------ Data under study ------

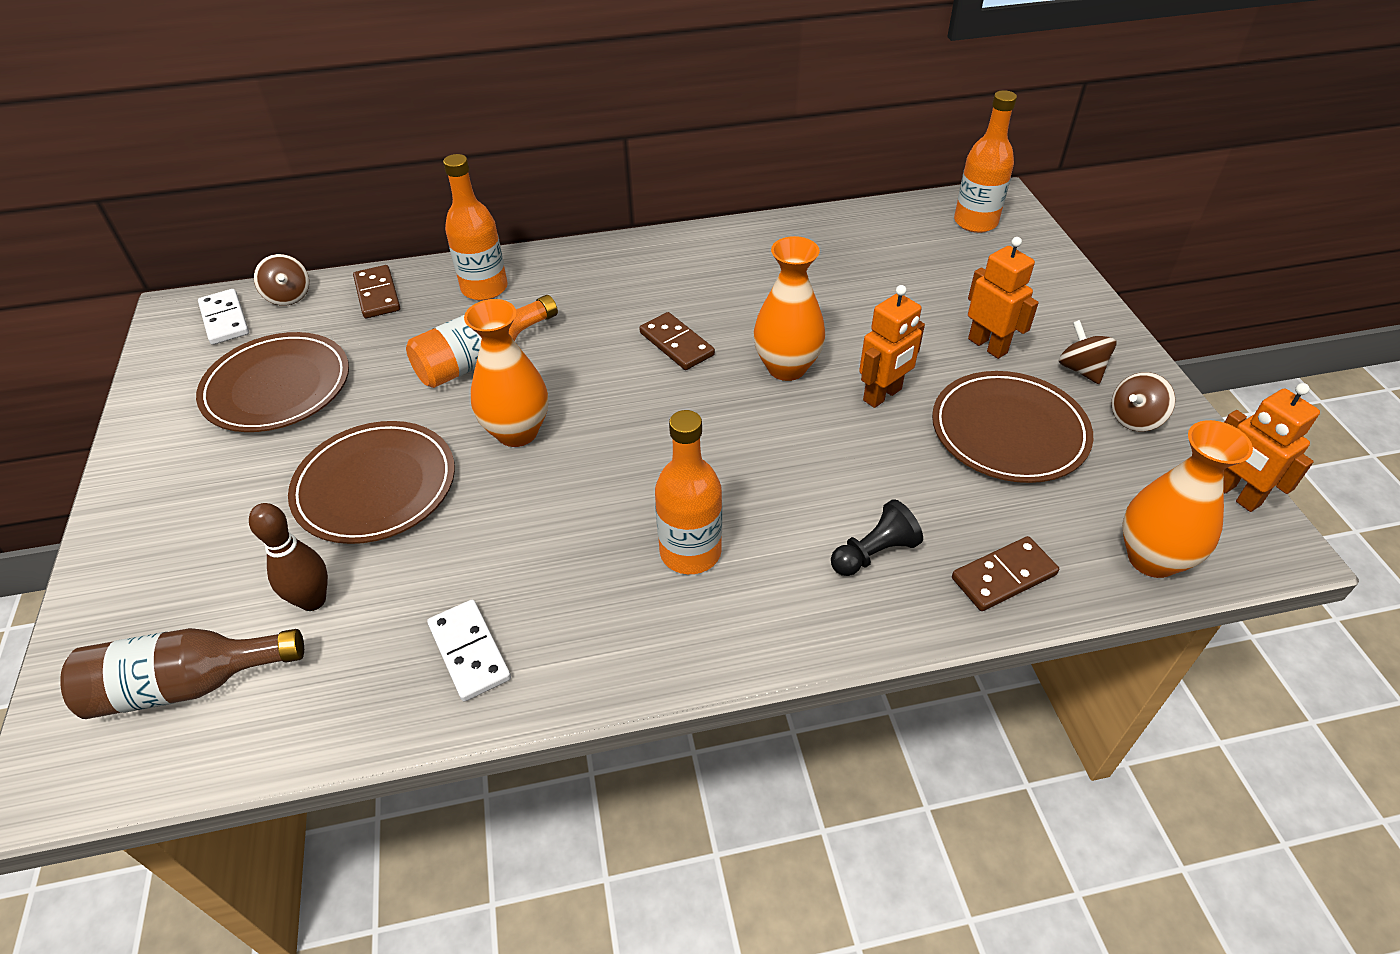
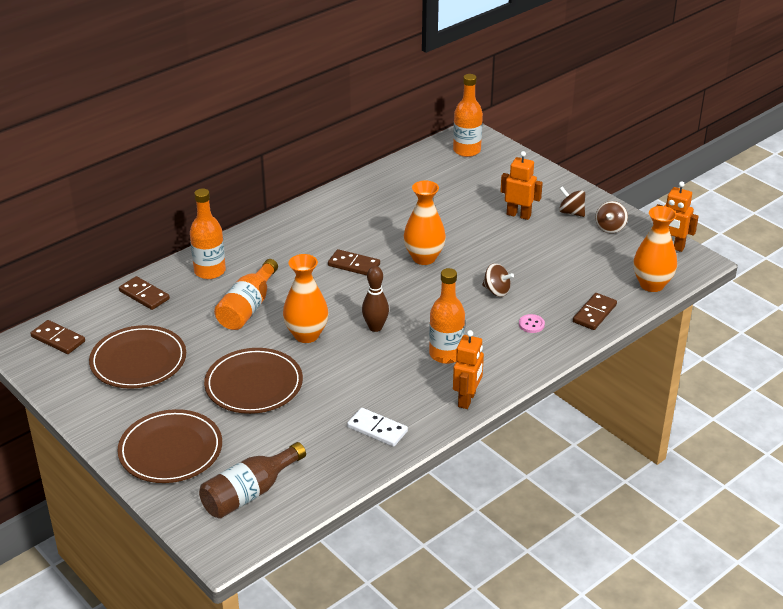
camera: 30 degrees left, 10 degrees down
(224, 319) = (58, 339): white domino -> brown domino
(288, 296) = (85, 314): brown spinning top -> brown spinning top (496, 291)
(313, 600) = (276, 440): brown bowling pin -> brown bowling pin (375, 327)
(874, 553) = (531, 324): black pawn -> pink button
(882, 395) = (483, 255): orange robot -> orange robot (467, 399)
(1009, 431) = (556, 252): brown plate -> brown plate (170, 450)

------

> Instructions to follow: Every entry above needs to be printed again exactly, with its pictures left out.

> Answer section:
camera: 30 degrees left, 10 degrees down
(224, 319) = (58, 339): white domino -> brown domino
(288, 296) = (85, 314): brown spinning top -> brown spinning top (496, 291)
(313, 600) = (276, 440): brown bowling pin -> brown bowling pin (375, 327)
(874, 553) = (531, 324): black pawn -> pink button
(882, 395) = (483, 255): orange robot -> orange robot (467, 399)
(1009, 431) = (556, 252): brown plate -> brown plate (170, 450)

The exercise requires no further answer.